### Stored records
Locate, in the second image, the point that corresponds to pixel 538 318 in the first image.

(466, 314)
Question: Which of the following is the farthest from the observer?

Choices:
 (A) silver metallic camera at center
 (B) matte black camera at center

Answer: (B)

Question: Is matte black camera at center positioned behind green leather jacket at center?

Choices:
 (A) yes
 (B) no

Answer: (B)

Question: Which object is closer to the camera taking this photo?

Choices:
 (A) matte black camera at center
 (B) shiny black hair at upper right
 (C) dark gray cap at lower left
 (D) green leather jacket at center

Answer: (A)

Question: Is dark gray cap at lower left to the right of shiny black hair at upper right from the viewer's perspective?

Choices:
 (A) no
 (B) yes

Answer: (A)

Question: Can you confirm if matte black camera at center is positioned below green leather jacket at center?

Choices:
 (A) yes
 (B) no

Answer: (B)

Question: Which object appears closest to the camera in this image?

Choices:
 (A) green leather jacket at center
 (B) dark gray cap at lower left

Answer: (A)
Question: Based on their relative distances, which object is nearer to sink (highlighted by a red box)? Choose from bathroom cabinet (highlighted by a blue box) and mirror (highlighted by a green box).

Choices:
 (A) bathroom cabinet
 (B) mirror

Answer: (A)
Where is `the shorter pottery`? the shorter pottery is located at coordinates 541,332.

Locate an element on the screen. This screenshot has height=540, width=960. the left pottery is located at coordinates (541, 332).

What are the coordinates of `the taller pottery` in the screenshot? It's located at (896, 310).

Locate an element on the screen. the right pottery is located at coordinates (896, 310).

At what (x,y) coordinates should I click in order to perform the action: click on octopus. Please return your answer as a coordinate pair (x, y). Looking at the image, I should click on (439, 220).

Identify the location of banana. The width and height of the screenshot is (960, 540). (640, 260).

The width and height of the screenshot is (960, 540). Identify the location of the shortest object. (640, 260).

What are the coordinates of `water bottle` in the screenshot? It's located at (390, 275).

### Objective
Give the lines of the items as a numbered list, from the start of the items up to and including the line that contains "Question: Which object is", leaving out blank lines.

### Exercise result
1. Locate, in the second image, the point that corresponds to pixel 538 318 in the first image.
2. (466, 314)
3. Question: Which of the following is the farthest from the observer?
4. Choices:
5.  (A) silver metallic camera at center
6.  (B) matte black camera at center
7. Answer: (B)
8. Question: Is matte black camera at center positioned behind green leather jacket at center?
9. Choices:
10.  (A) yes
11.  (B) no
12. Answer: (B)
13. Question: Which object is closer to the camera taking this photo?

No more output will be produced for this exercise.